Short task
Can you write out every line of the material below word for word, leaving out the pictures?

Supplied material
= = = =

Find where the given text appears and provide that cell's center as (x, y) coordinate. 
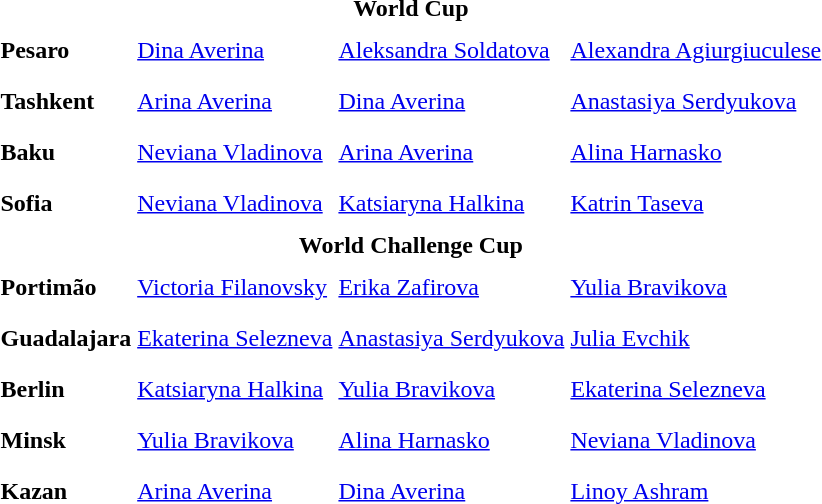
Ekaterina Selezneva (235, 338)
Anastasiya Serdyukova (452, 338)
Erika Zafirova (452, 287)
Aleksandra Soldatova (452, 50)
Victoria Filanovsky (235, 287)
Alina Harnasko (452, 440)
Return (X, Y) of the center of cell containing provided text 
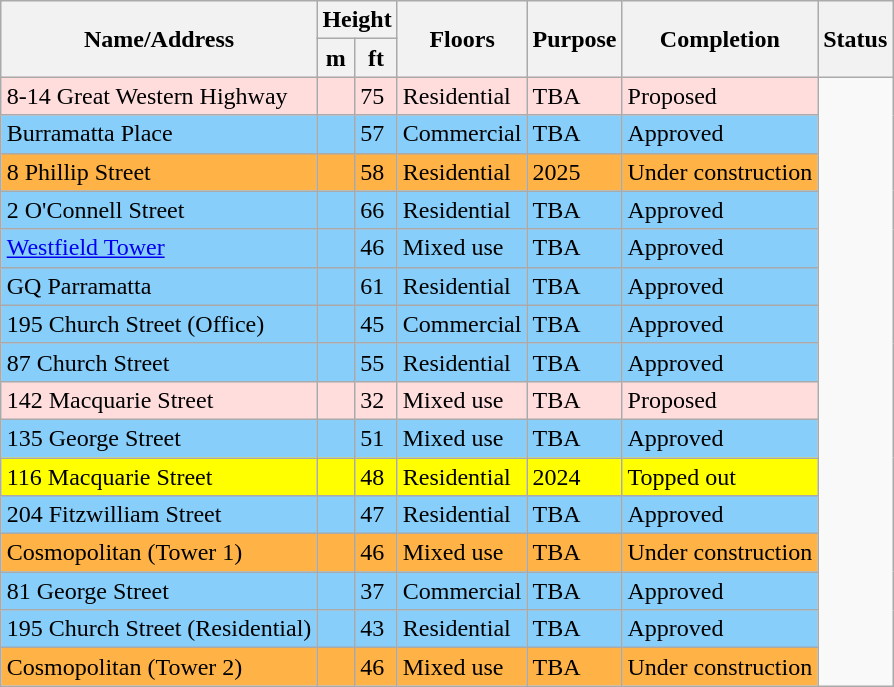
Burramatta Place (159, 134)
142 Macquarie Street (159, 400)
32 (376, 400)
2025 (574, 172)
204 Fitzwilliam Street (159, 515)
Westfield Tower (159, 248)
116 Macquarie Street (159, 477)
8-14 Great Western Highway (159, 96)
GQ Parramatta (159, 286)
195 Church Street (Residential) (159, 629)
8 Phillip Street (159, 172)
Topped out (720, 477)
48 (376, 477)
Height (357, 20)
135 George Street (159, 438)
Completion (720, 39)
Purpose (574, 39)
2 O'Connell Street (159, 210)
Cosmopolitan (Tower 1) (159, 553)
Floors (462, 39)
m (336, 58)
81 George Street (159, 591)
57 (376, 134)
2024 (574, 477)
61 (376, 286)
87 Church Street (159, 362)
45 (376, 324)
55 (376, 362)
47 (376, 515)
37 (376, 591)
66 (376, 210)
Status (856, 39)
43 (376, 629)
75 (376, 96)
ft (376, 58)
195 Church Street (Office) (159, 324)
Name/Address (159, 39)
51 (376, 438)
Cosmopolitan (Tower 2) (159, 667)
58 (376, 172)
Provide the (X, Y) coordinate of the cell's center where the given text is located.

= = = =

Answer for this exercise
Find where the given text appears and provide that cell's center as (x, y) coordinate. 
Ekaterina Selezneva (235, 338)
Anastasiya Serdyukova (452, 338)
Erika Zafirova (452, 287)
Aleksandra Soldatova (452, 50)
Victoria Filanovsky (235, 287)
Alina Harnasko (452, 440)
Return (X, Y) of the center of cell containing provided text 
Burramatta Place (159, 134)
142 Macquarie Street (159, 400)
32 (376, 400)
2025 (574, 172)
204 Fitzwilliam Street (159, 515)
Westfield Tower (159, 248)
116 Macquarie Street (159, 477)
8-14 Great Western Highway (159, 96)
GQ Parramatta (159, 286)
195 Church Street (Residential) (159, 629)
8 Phillip Street (159, 172)
Topped out (720, 477)
48 (376, 477)
Height (357, 20)
135 George Street (159, 438)
Completion (720, 39)
Purpose (574, 39)
2 O'Connell Street (159, 210)
Cosmopolitan (Tower 1) (159, 553)
Floors (462, 39)
m (336, 58)
81 George Street (159, 591)
57 (376, 134)
2024 (574, 477)
61 (376, 286)
87 Church Street (159, 362)
45 (376, 324)
55 (376, 362)
47 (376, 515)
37 (376, 591)
66 (376, 210)
Status (856, 39)
43 (376, 629)
75 (376, 96)
ft (376, 58)
195 Church Street (Office) (159, 324)
Name/Address (159, 39)
51 (376, 438)
Cosmopolitan (Tower 2) (159, 667)
58 (376, 172)
Provide the (X, Y) coordinate of the cell's center where the given text is located.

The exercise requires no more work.